━━━ PROVIDED MATERIAL ━━━

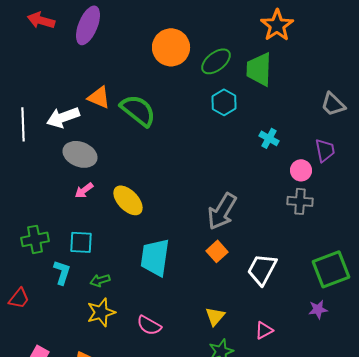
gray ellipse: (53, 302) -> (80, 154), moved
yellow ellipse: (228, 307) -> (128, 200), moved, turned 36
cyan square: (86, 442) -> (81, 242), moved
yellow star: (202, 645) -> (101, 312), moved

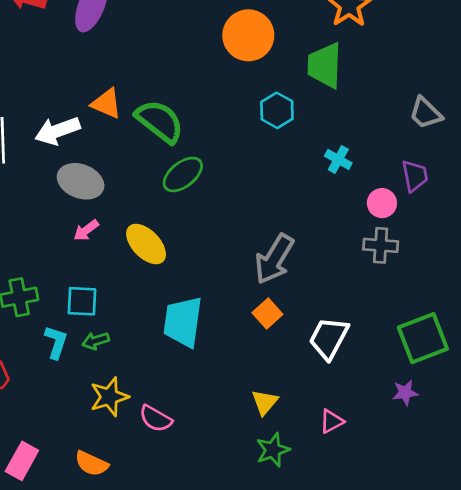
orange circle: (171, 47) -> (248, 35), moved
green ellipse: (216, 61) -> (183, 174), moved
green arrow: (100, 280) -> (96, 341), moved
pink semicircle: (149, 325) -> (156, 419), moved

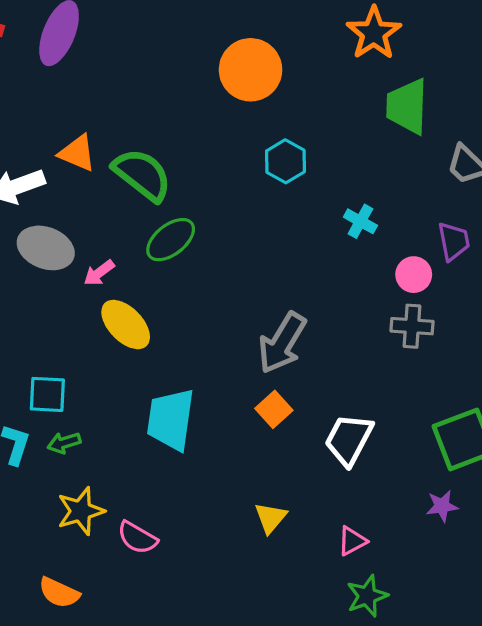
green trapezoid: (325, 65) -> (407, 106), moved
pink arrow: (86, 230) -> (99, 273), moved
green star: (273, 450) -> (367, 596), moved

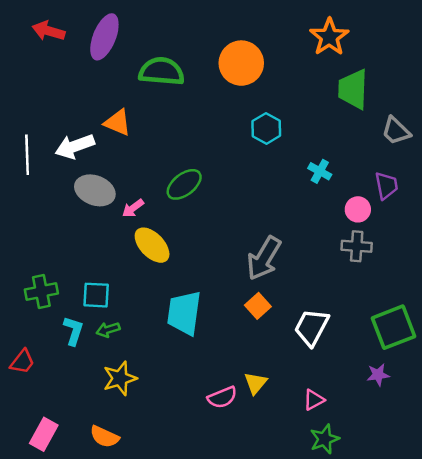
green semicircle: (142, 175) -> (162, 71), moved, turned -33
pink semicircle: (137, 538) -> (222, 397), moved, turned -52

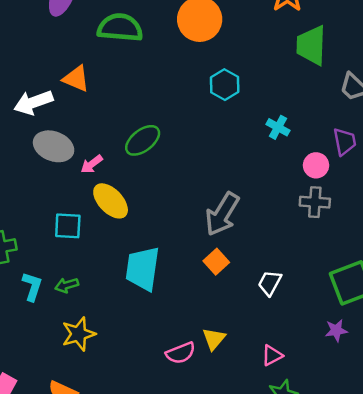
cyan square: (96, 295) -> (68, 226), moved
white trapezoid: (311, 327) -> (270, 283), size x0.7

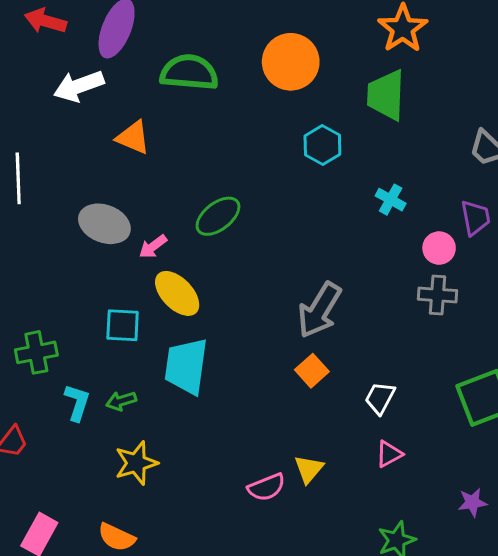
green trapezoid: (311, 45) -> (386, 95), moved
white arrow: (33, 102) -> (79, 86), moved
cyan trapezoid: (143, 269) -> (186, 366), moved
purple star: (336, 330) -> (472, 502), moved
pink triangle: (272, 355) -> (389, 454), moved

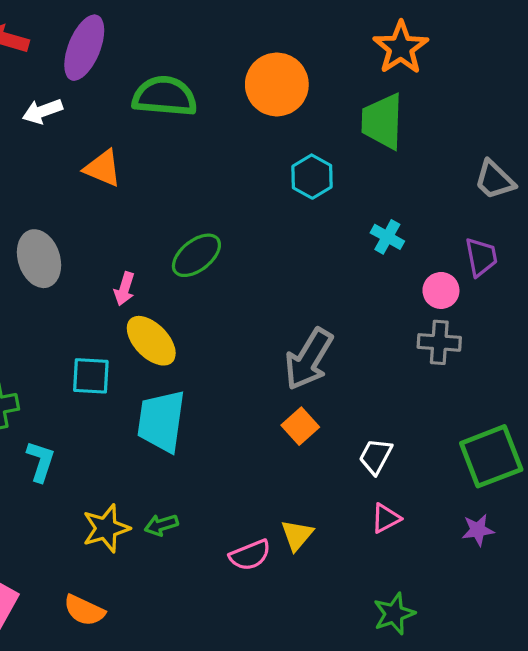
white arrow: (79, 86) -> (42, 111), size x0.7
gray ellipse: (104, 224) -> (39, 259), moved, turned 51
pink arrow: (153, 247) -> (124, 289), turned -36
green arrow: (121, 401) -> (161, 525), moved
purple star: (472, 502) -> (478, 530), moved

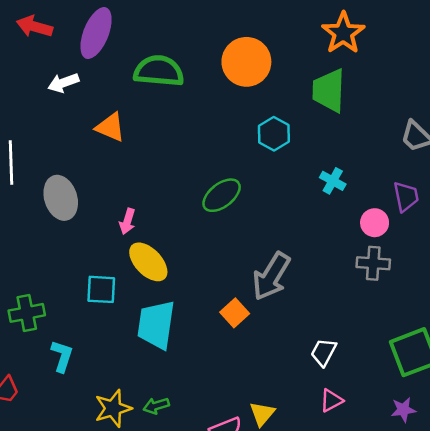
green ellipse: (196, 255) -> (222, 195), moved
orange square: (300, 426) -> (235, 313), moved

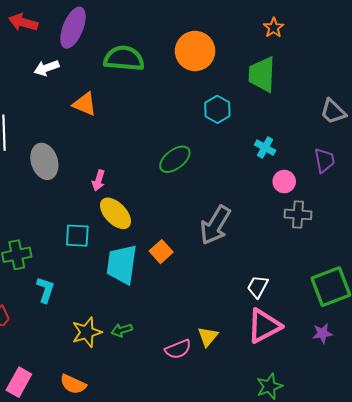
orange star: (343, 33) -> (274, 28), size x0.6
pink circle: (375, 223) -> (284, 182), moved
orange square: (235, 313) -> (161, 252), moved
pink triangle: (331, 401) -> (264, 326), size x1.8

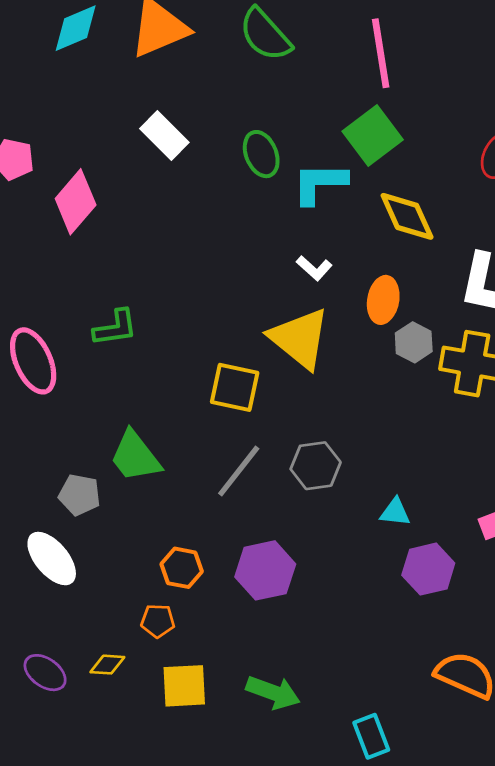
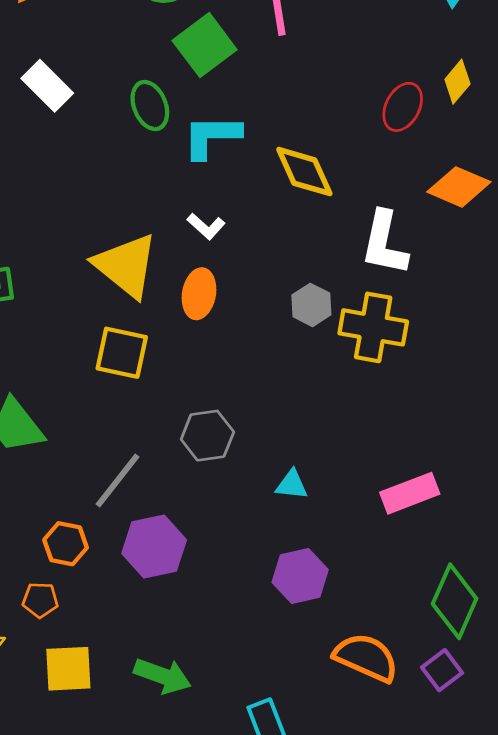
green square: (373, 135) -> (205, 45), moved
orange ellipse: (383, 300) -> (199, 294), moved
yellow triangle: (300, 338) -> (126, 266), moved
gray line: (239, 471) -> (118, 481), moved
purple hexagon: (428, 569) -> (300, 576), moved

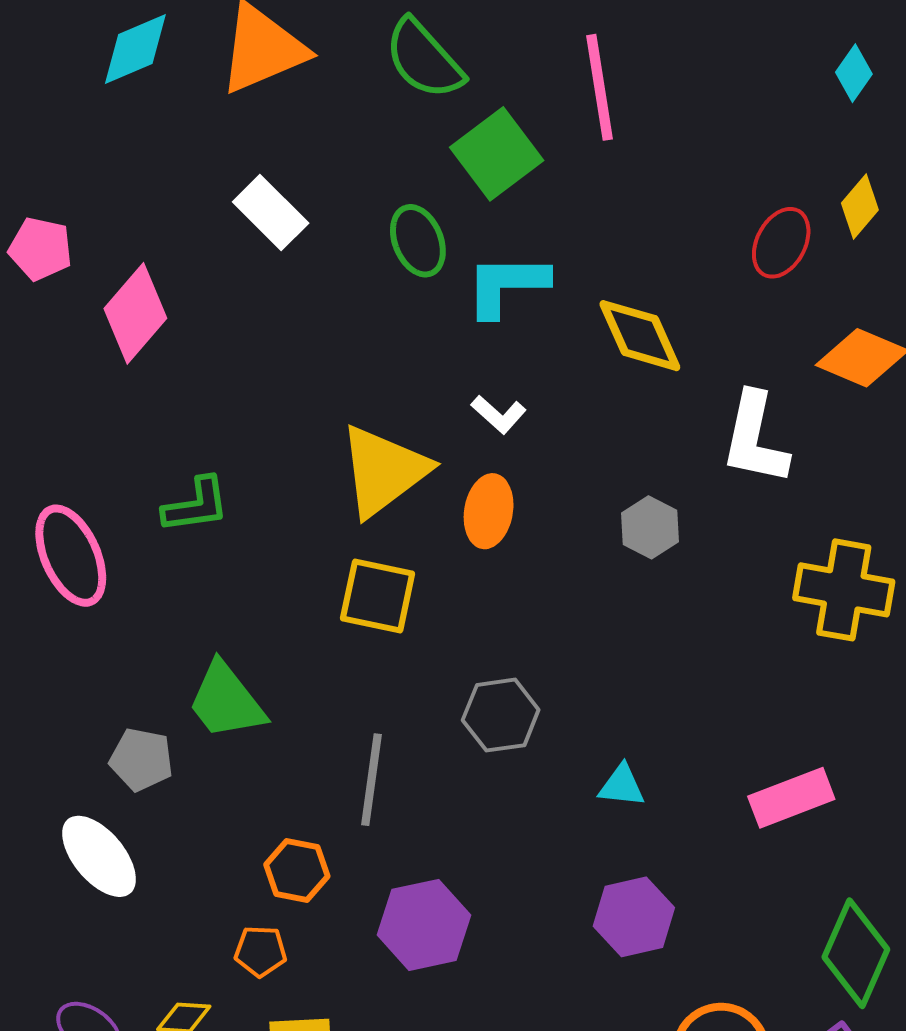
yellow triangle: (126, 266) -> (384, 471), turned 44
yellow cross: (373, 327) -> (844, 590), moved
gray line: (118, 481) -> (371, 780), turned -30
purple hexagon: (154, 547) -> (424, 925), moved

━━━

(EXERCISE GOAL): The answer consists solely of the lines from the one holding "pink triangle: (331, 401)" through the last line of the entries above, set down verbatim, without any pictures.

(EXPECTED ANSWER):
pink triangle: (331, 401) -> (264, 326), size x1.8

green square: (373, 135) -> (205, 45), moved
orange ellipse: (383, 300) -> (199, 294), moved
yellow triangle: (300, 338) -> (126, 266), moved
gray line: (239, 471) -> (118, 481), moved
purple hexagon: (428, 569) -> (300, 576), moved

yellow triangle: (126, 266) -> (384, 471), turned 44
yellow cross: (373, 327) -> (844, 590), moved
gray line: (118, 481) -> (371, 780), turned -30
purple hexagon: (154, 547) -> (424, 925), moved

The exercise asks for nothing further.